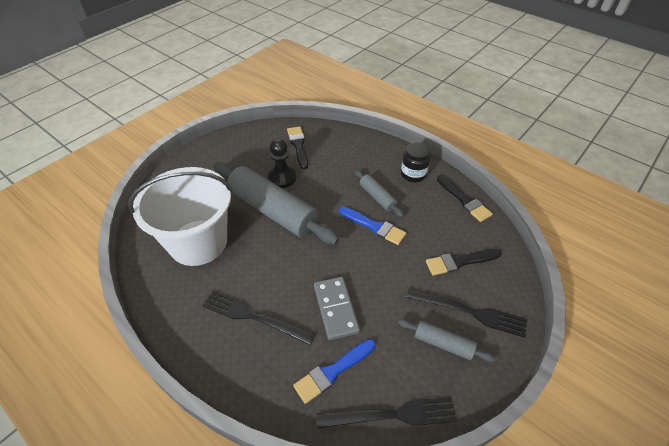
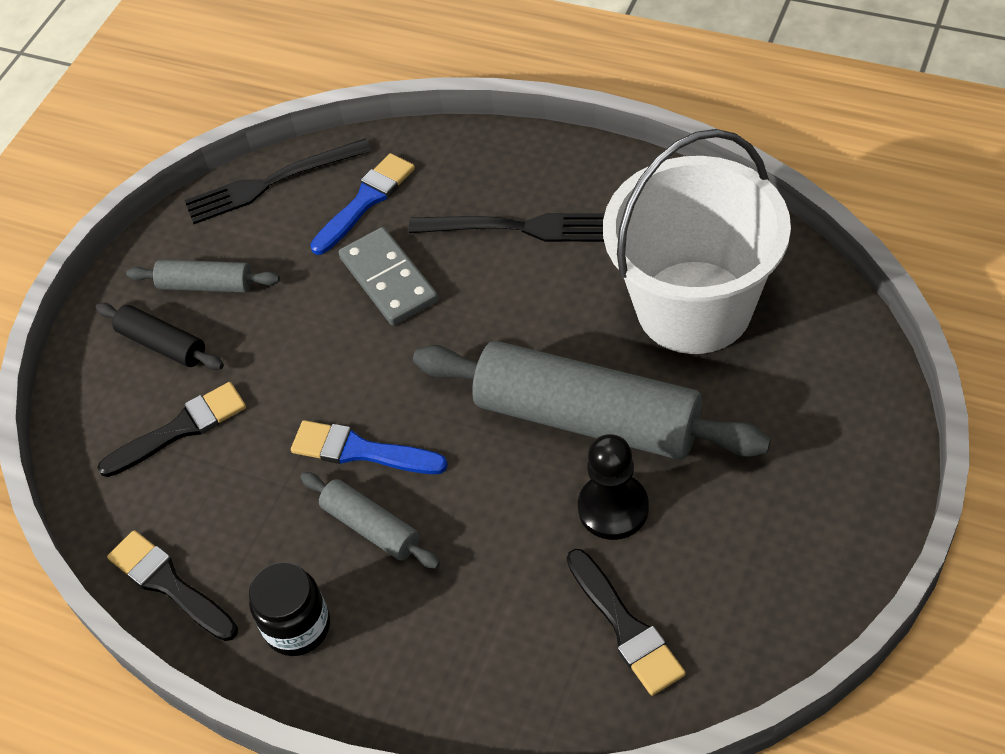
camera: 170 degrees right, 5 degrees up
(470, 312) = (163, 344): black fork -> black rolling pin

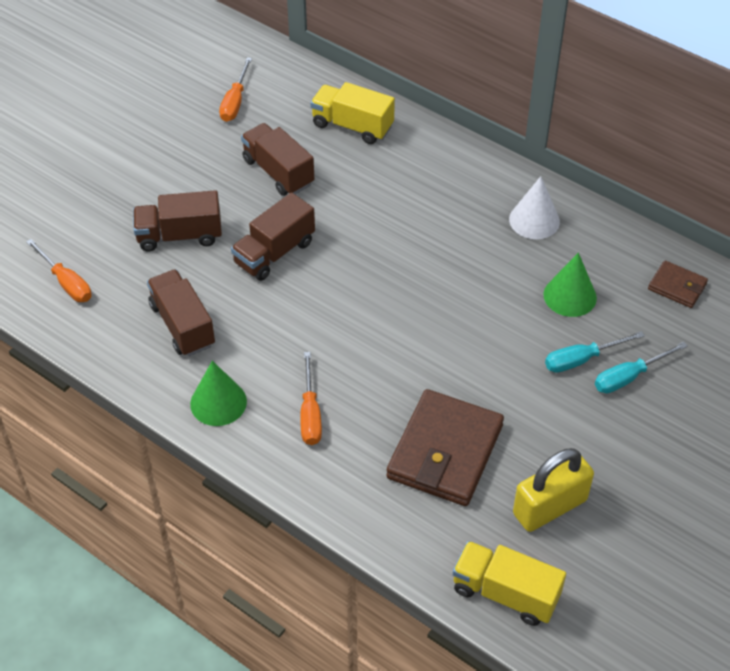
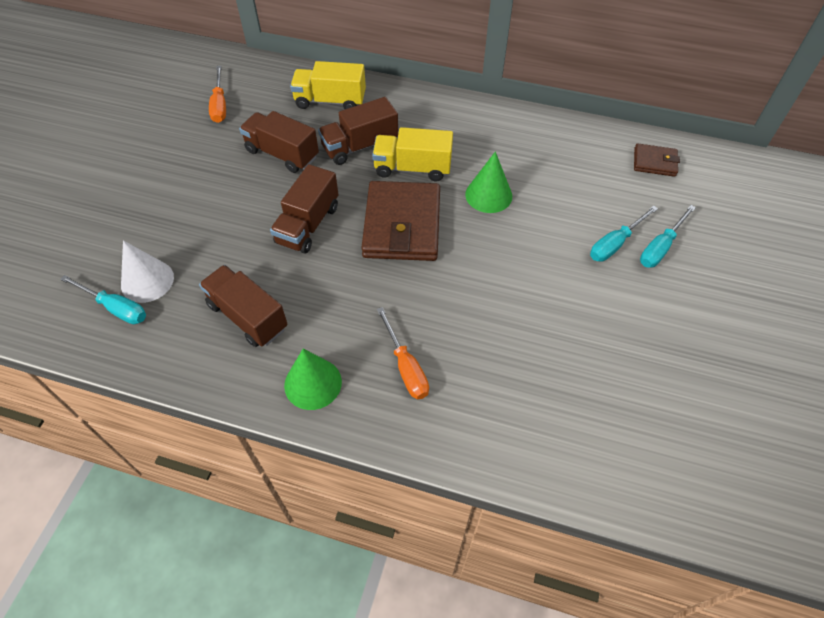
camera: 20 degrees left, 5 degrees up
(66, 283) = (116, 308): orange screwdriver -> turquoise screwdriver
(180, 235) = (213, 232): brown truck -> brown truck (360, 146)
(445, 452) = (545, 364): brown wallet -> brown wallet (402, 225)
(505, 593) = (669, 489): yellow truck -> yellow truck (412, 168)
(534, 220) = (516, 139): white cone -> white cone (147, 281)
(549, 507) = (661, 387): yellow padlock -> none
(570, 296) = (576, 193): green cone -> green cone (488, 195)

------------------------------------------------

» **WHAT IS REQUIRED**: Output all the entries exactly, minus any pictures.

» **COMPLETED TASK**:
camera: 170 degrees right, 5 degrees up
(470, 312) = (163, 344): black fork -> black rolling pin

camera: 20 degrees left, 5 degrees up
(66, 283) = (116, 308): orange screwdriver -> turquoise screwdriver
(180, 235) = (213, 232): brown truck -> brown truck (360, 146)
(445, 452) = (545, 364): brown wallet -> brown wallet (402, 225)
(505, 593) = (669, 489): yellow truck -> yellow truck (412, 168)
(534, 220) = (516, 139): white cone -> white cone (147, 281)
(549, 507) = (661, 387): yellow padlock -> none
(570, 296) = (576, 193): green cone -> green cone (488, 195)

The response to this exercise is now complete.